• [TASK TO COMPLETE] Once you reach the line that contains "orange plate I2 level 1 -> none", retype it and every line after it exactly, ending with the last line of the entries.

• [DATA RECORDS]
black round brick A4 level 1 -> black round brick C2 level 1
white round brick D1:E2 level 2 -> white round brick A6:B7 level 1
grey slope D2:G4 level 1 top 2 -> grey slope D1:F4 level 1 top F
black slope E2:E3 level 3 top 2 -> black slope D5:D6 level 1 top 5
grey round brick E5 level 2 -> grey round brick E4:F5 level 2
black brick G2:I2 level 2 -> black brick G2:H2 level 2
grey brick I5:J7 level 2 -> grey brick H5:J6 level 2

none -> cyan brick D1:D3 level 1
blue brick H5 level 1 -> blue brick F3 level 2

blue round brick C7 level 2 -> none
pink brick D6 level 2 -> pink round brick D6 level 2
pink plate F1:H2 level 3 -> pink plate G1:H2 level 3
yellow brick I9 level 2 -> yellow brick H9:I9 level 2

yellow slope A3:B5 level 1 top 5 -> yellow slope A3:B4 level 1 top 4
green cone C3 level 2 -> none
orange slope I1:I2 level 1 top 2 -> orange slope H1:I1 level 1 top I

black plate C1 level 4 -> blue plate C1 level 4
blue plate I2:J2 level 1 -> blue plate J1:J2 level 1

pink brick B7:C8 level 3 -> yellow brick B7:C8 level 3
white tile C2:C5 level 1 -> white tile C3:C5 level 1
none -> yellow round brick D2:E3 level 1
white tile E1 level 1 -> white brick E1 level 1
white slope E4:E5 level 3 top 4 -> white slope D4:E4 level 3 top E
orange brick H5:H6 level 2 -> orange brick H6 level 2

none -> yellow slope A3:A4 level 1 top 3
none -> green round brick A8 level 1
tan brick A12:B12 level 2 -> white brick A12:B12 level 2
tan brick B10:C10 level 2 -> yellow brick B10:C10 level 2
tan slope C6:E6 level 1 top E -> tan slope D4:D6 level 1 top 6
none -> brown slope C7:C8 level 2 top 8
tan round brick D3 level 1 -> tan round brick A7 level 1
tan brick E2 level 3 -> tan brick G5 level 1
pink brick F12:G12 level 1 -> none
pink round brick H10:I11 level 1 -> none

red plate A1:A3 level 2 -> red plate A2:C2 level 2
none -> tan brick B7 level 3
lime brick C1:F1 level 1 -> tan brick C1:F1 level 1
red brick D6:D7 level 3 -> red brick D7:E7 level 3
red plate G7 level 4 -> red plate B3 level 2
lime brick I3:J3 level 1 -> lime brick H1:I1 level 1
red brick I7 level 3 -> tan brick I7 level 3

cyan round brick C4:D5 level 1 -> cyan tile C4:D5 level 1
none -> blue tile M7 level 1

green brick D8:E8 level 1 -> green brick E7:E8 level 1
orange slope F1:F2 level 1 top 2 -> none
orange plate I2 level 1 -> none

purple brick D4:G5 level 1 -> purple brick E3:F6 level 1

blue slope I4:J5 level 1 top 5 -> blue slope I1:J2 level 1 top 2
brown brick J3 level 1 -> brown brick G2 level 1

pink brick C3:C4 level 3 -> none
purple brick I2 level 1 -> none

• [EXERCISE SOLUTION]
orange plate I2 level 1 -> none

purple brick D4:G5 level 1 -> purple brick E3:F6 level 1

blue slope I4:J5 level 1 top 5 -> blue slope I1:J2 level 1 top 2
brown brick J3 level 1 -> brown brick G2 level 1

pink brick C3:C4 level 3 -> none
purple brick I2 level 1 -> none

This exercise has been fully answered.